INSTRUCTION: In the material below, find every line with "black" and pull it out.

DATA RECORDS:
···

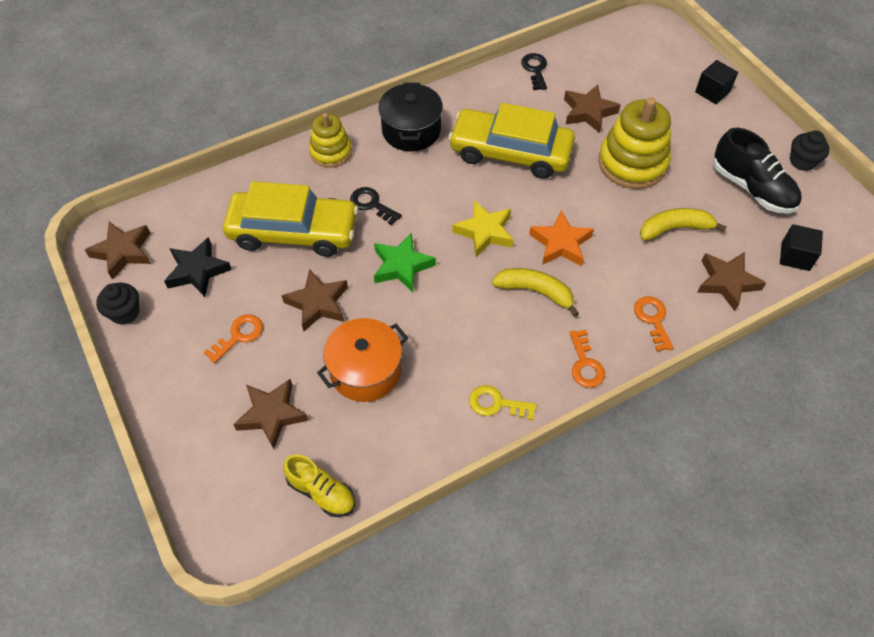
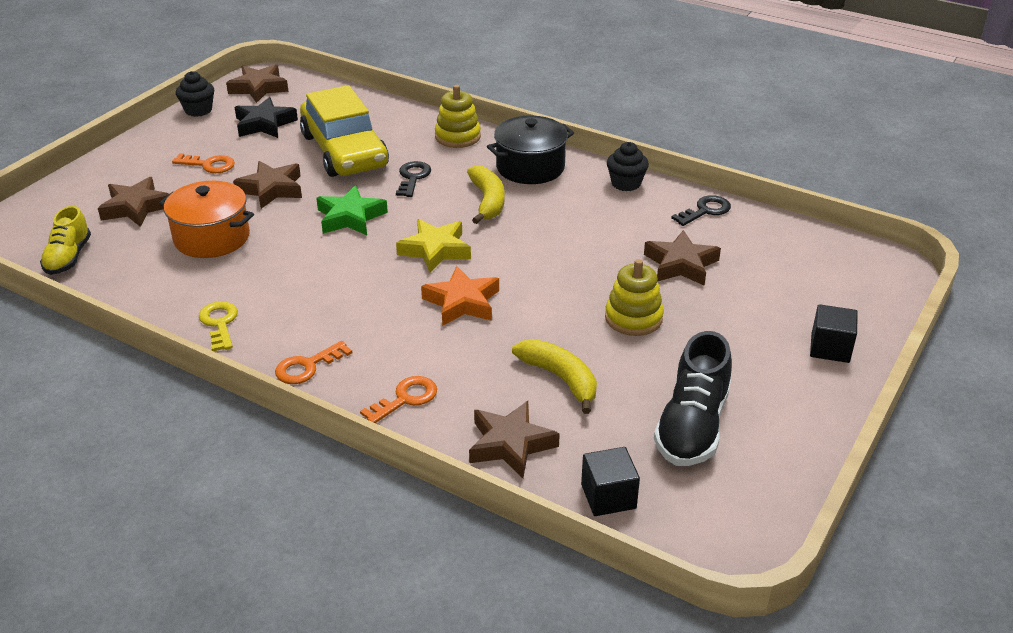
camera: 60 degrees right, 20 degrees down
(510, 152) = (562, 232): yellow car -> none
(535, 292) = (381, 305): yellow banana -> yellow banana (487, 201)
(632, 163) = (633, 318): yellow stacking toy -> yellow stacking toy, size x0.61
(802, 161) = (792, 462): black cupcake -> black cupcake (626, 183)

···

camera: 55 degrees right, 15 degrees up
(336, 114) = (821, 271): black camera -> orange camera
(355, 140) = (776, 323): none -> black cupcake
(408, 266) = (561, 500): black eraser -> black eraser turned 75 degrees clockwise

···

EXERCISE ANSWER:
(802, 161) = (792, 462): black cupcake -> black cupcake (626, 183)
(336, 114) = (821, 271): black camera -> orange camera
(355, 140) = (776, 323): none -> black cupcake
(408, 266) = (561, 500): black eraser -> black eraser turned 75 degrees clockwise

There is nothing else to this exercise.